*Problem to solve*
Using the data beneath this instruction, retype only the lines from the one that contains "R8: 5.1k (0V, ADC) -> 5.1k (+12V, ADC)" down to the one that contains "C3: 1.5uF (LED_A, PWM) -> none", both included, exactly as they appear.

---------- The input ----------

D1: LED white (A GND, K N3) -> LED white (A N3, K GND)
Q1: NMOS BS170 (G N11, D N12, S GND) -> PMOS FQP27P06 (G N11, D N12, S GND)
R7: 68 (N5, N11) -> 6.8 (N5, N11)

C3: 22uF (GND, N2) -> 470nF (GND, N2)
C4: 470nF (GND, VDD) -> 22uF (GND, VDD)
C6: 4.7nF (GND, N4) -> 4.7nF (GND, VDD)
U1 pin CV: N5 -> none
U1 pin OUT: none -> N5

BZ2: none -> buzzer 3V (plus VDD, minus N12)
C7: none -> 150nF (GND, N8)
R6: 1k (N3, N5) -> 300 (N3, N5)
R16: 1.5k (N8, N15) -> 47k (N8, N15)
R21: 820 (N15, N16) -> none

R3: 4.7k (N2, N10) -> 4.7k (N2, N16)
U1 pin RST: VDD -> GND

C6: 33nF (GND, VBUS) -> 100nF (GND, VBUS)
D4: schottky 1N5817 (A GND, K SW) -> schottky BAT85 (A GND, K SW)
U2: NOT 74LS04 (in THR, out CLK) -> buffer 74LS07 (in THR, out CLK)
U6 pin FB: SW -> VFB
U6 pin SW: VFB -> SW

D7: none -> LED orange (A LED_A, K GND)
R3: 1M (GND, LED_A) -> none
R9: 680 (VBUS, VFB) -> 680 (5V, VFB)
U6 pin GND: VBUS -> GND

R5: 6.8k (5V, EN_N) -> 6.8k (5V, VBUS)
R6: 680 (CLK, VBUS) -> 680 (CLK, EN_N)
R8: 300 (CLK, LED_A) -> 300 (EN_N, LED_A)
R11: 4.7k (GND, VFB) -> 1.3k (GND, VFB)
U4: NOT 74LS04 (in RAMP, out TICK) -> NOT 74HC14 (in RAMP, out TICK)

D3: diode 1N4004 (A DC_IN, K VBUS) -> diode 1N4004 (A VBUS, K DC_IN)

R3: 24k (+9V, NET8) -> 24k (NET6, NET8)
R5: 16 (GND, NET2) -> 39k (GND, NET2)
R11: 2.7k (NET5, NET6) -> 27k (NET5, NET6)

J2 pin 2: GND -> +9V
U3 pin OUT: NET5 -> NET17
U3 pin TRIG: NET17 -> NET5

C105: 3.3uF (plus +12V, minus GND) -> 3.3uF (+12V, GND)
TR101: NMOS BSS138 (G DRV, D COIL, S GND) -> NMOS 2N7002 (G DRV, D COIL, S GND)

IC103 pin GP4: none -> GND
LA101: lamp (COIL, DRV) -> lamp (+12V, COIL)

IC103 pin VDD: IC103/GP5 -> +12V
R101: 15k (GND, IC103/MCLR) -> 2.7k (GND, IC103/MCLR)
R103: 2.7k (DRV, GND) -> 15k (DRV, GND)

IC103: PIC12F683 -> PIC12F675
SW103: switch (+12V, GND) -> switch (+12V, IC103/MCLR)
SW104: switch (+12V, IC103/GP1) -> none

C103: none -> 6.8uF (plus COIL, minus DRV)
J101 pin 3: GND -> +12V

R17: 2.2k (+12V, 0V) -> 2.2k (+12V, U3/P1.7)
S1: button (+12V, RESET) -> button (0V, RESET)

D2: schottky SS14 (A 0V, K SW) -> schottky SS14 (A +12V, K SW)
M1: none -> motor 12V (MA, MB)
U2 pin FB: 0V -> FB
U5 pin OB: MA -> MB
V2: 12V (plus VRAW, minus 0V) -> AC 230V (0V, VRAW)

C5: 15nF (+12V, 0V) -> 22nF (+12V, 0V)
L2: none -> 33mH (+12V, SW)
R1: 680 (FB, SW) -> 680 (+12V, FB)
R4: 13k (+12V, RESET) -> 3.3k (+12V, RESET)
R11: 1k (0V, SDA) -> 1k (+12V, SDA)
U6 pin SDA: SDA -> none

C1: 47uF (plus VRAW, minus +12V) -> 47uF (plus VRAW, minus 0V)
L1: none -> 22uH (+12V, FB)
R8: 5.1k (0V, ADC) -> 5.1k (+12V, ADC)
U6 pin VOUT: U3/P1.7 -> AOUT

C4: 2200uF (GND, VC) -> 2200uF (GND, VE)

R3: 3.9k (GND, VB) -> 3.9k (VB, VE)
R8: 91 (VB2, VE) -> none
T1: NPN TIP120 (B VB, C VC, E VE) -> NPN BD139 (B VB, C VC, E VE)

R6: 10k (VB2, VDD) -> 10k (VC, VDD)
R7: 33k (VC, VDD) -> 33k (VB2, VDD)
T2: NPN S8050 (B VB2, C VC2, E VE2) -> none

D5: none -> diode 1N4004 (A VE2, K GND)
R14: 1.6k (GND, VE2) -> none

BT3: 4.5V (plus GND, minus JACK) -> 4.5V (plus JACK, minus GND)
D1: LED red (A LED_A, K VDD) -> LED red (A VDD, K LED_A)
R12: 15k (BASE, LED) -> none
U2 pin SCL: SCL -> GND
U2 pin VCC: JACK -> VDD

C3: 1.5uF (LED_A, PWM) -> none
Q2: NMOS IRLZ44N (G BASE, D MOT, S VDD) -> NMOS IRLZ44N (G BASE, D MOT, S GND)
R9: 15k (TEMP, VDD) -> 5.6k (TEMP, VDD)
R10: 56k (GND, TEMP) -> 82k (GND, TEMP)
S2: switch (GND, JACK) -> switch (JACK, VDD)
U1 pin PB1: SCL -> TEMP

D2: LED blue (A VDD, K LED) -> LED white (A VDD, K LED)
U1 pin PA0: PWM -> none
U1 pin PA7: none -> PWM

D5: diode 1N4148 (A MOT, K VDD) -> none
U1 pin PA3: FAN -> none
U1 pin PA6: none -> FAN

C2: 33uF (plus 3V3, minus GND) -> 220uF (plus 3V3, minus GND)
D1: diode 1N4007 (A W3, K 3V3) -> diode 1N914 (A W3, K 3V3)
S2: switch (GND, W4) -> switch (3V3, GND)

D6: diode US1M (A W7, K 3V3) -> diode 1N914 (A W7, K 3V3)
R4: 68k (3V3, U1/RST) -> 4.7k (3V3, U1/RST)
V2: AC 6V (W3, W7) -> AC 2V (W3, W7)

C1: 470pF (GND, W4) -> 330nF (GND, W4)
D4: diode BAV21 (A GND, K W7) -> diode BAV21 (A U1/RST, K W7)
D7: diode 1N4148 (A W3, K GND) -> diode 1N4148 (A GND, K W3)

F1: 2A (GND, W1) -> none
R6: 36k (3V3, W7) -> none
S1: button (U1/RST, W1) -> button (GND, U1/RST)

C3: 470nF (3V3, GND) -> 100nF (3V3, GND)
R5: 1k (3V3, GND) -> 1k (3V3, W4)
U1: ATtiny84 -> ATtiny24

----------

*The answer*
R8: 5.1k (0V, ADC) -> 5.1k (+12V, ADC)
U6 pin VOUT: U3/P1.7 -> AOUT

C4: 2200uF (GND, VC) -> 2200uF (GND, VE)

R3: 3.9k (GND, VB) -> 3.9k (VB, VE)
R8: 91 (VB2, VE) -> none
T1: NPN TIP120 (B VB, C VC, E VE) -> NPN BD139 (B VB, C VC, E VE)

R6: 10k (VB2, VDD) -> 10k (VC, VDD)
R7: 33k (VC, VDD) -> 33k (VB2, VDD)
T2: NPN S8050 (B VB2, C VC2, E VE2) -> none

D5: none -> diode 1N4004 (A VE2, K GND)
R14: 1.6k (GND, VE2) -> none

BT3: 4.5V (plus GND, minus JACK) -> 4.5V (plus JACK, minus GND)
D1: LED red (A LED_A, K VDD) -> LED red (A VDD, K LED_A)
R12: 15k (BASE, LED) -> none
U2 pin SCL: SCL -> GND
U2 pin VCC: JACK -> VDD

C3: 1.5uF (LED_A, PWM) -> none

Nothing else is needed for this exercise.